_WHAT YOU WILL DO:_
When you reach the line with "- gone: black glasses <531, 206>" in the data below, begin printing lines exactly, and stop once the line with "- rotated: rose-pink" has been printed.

_DATA:_
──────────

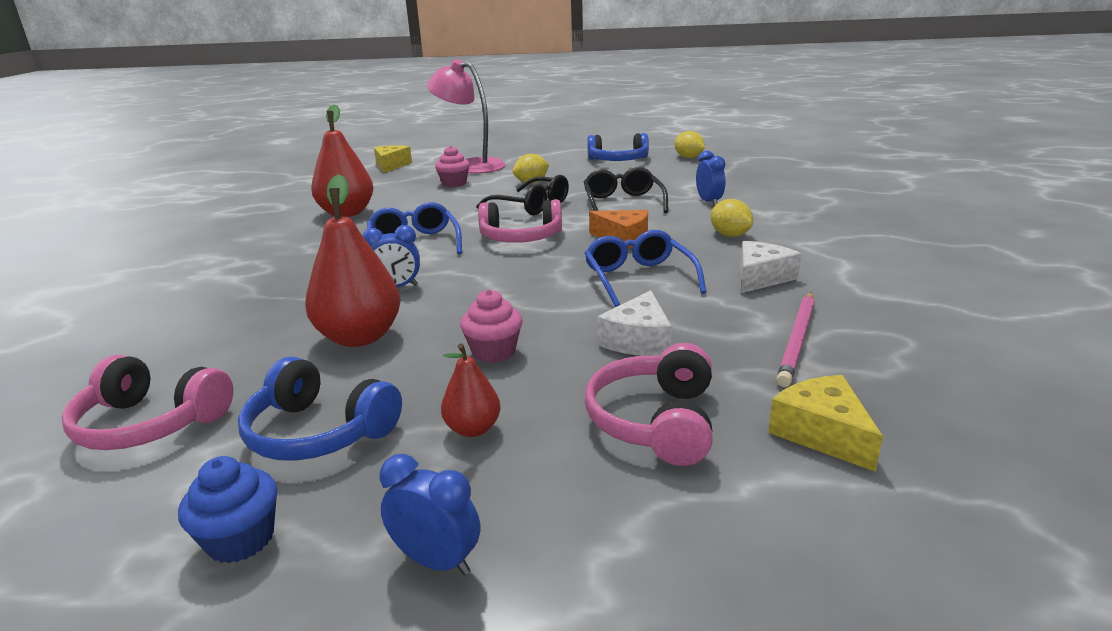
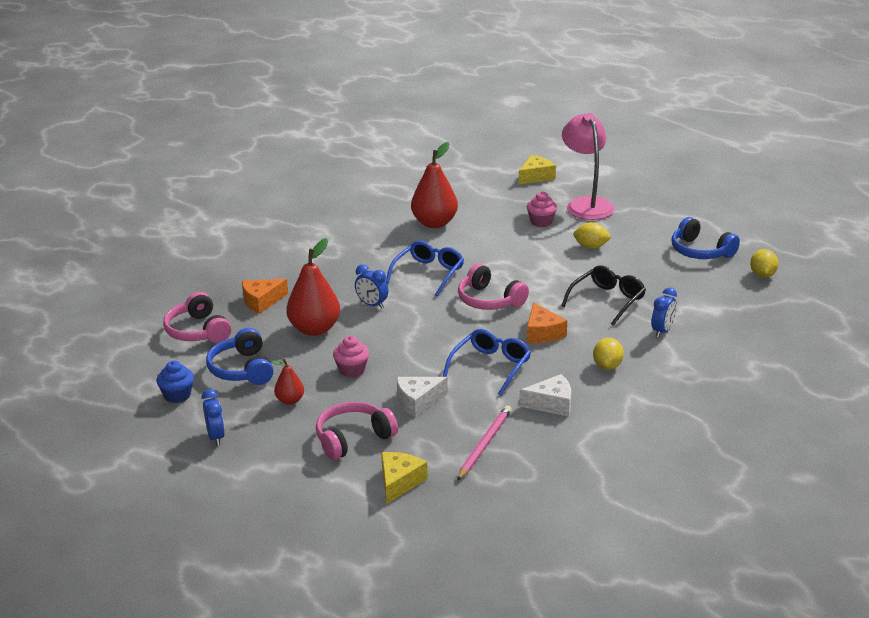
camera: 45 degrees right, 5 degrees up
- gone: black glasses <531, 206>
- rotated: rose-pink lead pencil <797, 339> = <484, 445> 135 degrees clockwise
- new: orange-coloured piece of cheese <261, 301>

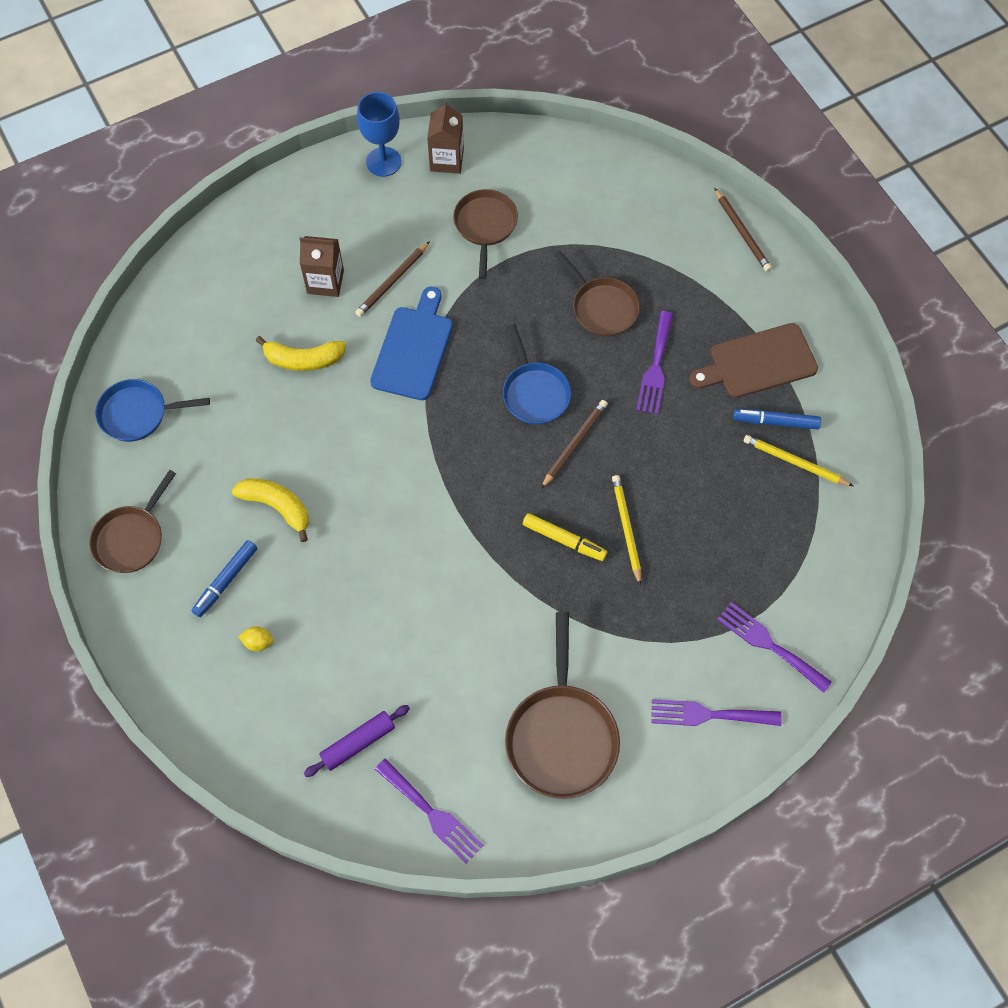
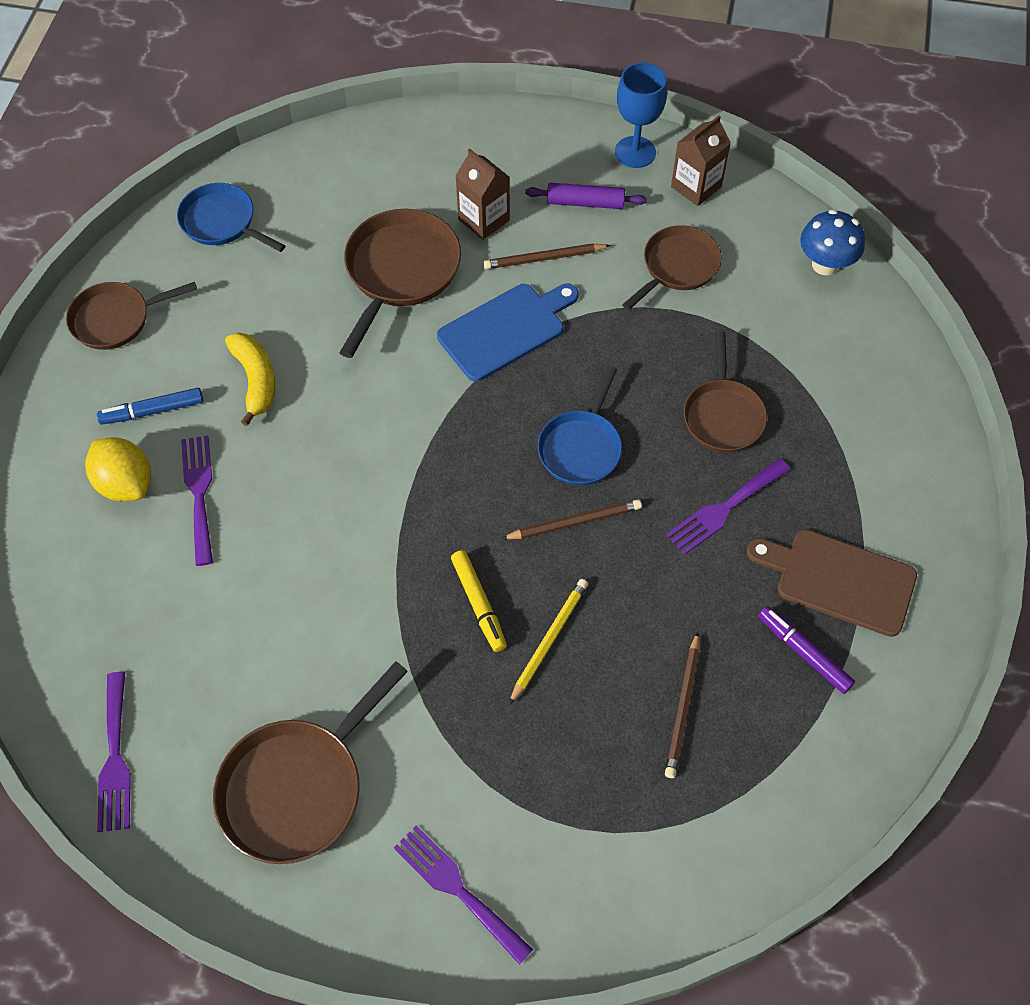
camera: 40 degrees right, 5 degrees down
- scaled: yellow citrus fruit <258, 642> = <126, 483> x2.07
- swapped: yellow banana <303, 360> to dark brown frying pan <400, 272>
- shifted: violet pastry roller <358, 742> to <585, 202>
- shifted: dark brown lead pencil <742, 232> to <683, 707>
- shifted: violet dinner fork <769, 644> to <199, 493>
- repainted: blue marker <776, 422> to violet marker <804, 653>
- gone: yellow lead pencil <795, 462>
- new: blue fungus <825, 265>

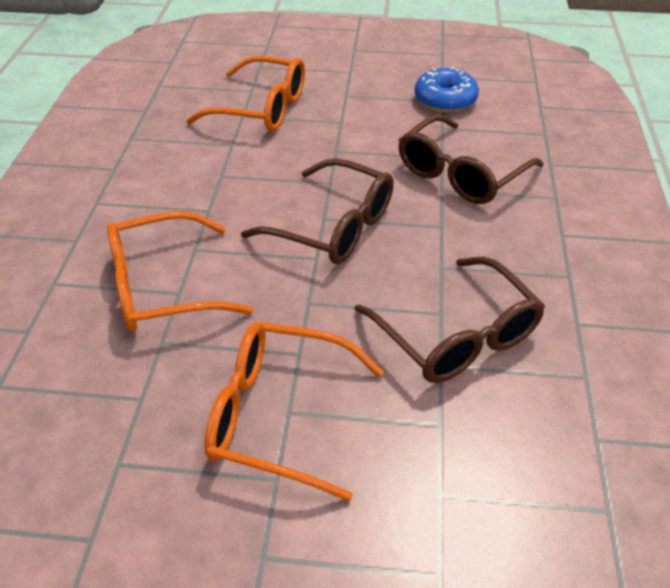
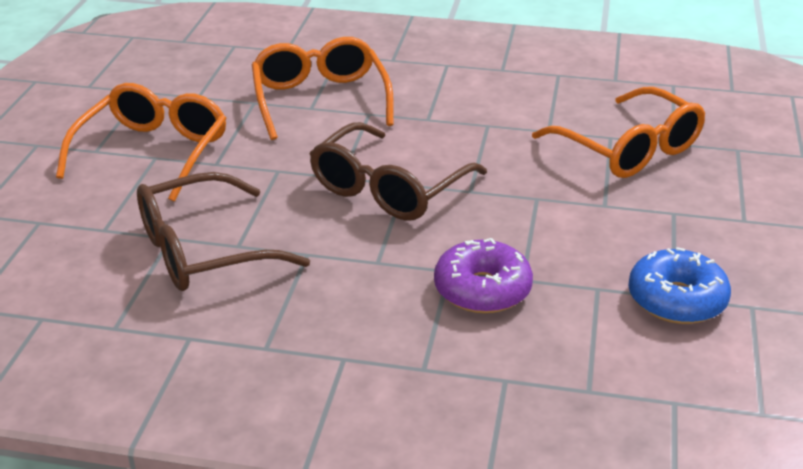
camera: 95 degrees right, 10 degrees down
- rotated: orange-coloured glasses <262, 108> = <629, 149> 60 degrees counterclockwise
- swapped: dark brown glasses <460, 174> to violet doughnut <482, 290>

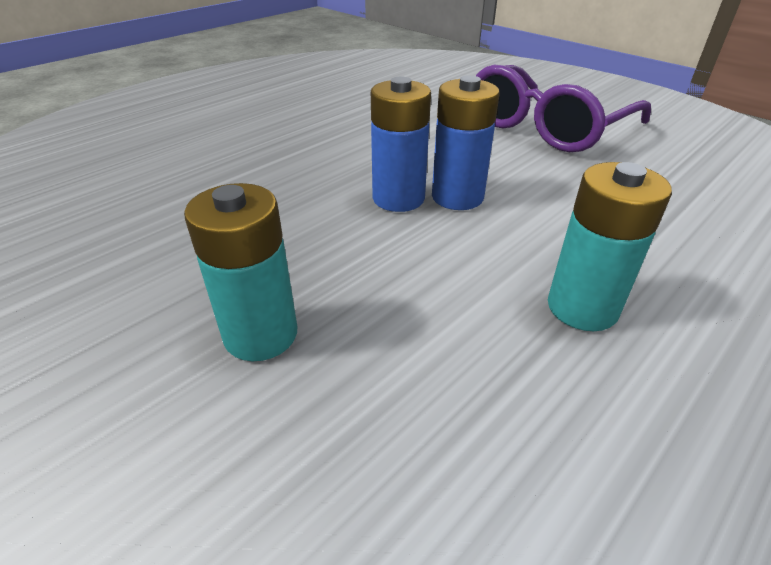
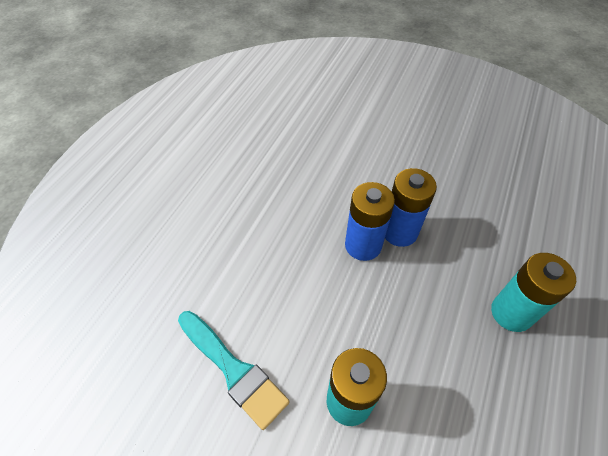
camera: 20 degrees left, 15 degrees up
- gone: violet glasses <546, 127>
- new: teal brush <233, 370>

──────────

_WRITTEN RESPONSE:_
- gone: black glasses <531, 206>
- rotated: rose-pink lead pencil <797, 339> = <484, 445> 135 degrees clockwise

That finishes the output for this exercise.